**WORK TASK**
Repeat the lines below exactly as written, please, from the line with "camera: 35 degrees right, 15 degrees down" to the line with "(531, 467) = (434, 540): purple", both lines included, and no others.

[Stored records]

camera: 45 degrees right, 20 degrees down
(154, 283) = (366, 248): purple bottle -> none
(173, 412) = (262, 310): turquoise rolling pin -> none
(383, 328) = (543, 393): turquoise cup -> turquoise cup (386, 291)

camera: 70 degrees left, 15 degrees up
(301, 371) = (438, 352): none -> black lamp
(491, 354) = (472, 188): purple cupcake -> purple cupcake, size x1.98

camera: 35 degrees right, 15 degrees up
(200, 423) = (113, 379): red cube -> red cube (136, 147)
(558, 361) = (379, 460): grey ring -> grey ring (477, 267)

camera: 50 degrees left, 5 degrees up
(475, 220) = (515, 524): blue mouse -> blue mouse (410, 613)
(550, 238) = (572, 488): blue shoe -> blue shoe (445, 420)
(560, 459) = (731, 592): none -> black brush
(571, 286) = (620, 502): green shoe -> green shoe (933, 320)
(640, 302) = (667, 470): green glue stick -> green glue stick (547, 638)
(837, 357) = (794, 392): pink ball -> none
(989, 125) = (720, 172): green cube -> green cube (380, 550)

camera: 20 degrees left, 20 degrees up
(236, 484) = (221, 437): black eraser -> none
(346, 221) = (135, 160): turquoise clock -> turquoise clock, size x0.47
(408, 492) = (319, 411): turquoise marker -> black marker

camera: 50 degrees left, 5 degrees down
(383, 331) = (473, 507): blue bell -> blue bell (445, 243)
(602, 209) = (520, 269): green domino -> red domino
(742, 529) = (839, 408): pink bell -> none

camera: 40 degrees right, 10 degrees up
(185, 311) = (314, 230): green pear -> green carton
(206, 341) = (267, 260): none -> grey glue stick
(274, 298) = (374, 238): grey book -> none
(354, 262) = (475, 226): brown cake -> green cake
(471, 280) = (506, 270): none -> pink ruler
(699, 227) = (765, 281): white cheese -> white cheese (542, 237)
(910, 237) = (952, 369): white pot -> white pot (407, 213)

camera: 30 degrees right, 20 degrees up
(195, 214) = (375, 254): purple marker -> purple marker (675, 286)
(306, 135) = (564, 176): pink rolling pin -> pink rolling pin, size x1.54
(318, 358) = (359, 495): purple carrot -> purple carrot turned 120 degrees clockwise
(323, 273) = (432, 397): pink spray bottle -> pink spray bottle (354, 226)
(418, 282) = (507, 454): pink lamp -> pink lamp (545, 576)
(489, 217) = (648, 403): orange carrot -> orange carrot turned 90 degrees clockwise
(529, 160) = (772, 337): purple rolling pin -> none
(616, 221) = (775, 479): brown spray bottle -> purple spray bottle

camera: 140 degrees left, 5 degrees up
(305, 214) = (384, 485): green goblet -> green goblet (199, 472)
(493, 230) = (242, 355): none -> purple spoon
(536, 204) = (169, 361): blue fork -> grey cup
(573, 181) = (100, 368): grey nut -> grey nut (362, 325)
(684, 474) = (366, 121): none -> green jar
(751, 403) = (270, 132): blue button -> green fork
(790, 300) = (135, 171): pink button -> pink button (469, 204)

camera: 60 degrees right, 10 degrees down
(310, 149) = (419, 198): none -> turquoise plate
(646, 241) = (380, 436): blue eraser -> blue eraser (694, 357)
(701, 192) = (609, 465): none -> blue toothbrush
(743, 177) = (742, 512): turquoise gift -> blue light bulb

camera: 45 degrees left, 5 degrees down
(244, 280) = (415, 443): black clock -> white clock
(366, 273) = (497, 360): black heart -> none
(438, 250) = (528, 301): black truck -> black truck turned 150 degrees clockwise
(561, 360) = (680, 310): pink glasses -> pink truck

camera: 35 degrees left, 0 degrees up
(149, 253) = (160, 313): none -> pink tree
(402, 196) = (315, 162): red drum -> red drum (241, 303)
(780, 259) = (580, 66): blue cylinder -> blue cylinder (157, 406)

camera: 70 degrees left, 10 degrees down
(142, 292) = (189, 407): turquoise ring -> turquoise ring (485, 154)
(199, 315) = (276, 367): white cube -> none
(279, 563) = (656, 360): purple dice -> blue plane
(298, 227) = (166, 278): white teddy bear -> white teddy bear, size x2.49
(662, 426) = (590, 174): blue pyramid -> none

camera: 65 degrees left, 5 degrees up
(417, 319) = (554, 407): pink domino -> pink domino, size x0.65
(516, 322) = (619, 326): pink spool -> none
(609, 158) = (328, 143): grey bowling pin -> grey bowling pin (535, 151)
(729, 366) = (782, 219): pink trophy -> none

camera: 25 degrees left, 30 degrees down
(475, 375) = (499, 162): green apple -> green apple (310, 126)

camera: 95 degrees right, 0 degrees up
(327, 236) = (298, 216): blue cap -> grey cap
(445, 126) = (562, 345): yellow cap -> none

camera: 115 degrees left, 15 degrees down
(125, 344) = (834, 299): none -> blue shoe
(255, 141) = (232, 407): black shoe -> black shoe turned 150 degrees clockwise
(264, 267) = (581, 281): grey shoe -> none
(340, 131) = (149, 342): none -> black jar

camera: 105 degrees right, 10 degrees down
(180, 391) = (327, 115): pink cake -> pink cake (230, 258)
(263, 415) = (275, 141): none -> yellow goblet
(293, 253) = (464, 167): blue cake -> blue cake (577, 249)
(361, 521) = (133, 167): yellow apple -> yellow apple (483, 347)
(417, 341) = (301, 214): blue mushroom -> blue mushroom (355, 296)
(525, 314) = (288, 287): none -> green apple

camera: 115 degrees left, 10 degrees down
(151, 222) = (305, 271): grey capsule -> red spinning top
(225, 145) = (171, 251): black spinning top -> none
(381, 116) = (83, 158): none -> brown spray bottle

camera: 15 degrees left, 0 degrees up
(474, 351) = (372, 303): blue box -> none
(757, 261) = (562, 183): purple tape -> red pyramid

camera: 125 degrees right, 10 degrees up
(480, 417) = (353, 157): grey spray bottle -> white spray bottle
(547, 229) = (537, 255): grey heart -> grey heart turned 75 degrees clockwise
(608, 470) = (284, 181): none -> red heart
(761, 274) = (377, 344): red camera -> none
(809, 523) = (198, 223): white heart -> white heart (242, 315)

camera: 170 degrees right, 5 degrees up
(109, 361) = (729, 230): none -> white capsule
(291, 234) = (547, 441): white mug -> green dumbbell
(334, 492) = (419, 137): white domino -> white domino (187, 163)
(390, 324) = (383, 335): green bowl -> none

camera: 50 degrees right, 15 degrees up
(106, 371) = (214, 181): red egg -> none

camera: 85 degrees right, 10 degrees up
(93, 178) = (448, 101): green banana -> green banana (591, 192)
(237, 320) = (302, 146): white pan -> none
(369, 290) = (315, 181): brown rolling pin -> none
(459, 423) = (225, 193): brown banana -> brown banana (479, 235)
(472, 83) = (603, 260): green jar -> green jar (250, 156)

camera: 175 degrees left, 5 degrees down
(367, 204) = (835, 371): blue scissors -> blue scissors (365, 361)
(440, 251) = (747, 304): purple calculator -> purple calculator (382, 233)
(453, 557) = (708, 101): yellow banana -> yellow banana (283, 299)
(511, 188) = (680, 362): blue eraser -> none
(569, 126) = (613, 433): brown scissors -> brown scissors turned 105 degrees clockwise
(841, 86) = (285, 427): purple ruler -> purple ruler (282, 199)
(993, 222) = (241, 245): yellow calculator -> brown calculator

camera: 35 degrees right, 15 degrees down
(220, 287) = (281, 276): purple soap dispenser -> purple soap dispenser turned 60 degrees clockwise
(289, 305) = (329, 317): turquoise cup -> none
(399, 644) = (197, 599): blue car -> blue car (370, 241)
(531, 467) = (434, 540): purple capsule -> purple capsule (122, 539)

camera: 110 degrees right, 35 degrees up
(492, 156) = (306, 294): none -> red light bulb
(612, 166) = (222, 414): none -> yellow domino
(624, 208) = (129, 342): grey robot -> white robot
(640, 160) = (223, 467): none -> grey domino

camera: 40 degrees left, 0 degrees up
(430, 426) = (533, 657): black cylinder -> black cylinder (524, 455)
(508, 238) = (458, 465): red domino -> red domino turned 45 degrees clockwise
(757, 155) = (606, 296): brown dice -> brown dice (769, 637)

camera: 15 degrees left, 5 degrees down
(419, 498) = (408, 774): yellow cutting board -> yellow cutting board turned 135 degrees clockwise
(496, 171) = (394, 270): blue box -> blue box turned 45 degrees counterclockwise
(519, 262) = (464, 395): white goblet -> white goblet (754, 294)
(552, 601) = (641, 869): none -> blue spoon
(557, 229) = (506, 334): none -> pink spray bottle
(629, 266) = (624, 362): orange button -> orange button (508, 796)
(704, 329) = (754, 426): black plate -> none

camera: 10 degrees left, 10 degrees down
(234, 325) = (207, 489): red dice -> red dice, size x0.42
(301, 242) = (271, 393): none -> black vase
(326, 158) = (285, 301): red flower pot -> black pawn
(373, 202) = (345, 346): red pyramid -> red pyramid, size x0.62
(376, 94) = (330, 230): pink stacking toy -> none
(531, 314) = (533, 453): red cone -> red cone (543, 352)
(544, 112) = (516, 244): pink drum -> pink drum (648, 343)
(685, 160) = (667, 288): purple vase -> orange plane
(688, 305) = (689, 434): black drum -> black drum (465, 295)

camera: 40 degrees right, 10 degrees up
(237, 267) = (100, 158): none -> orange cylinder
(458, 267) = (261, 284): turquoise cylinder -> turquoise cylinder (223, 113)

**REPLY TO THE EXERCISE**
camera: 35 degrees right, 15 degrees down
(220, 287) = (281, 276): purple soap dispenser -> purple soap dispenser turned 60 degrees clockwise
(289, 305) = (329, 317): turquoise cup -> none
(399, 644) = (197, 599): blue car -> blue car (370, 241)
(531, 467) = (434, 540): purple capsule -> purple capsule (122, 539)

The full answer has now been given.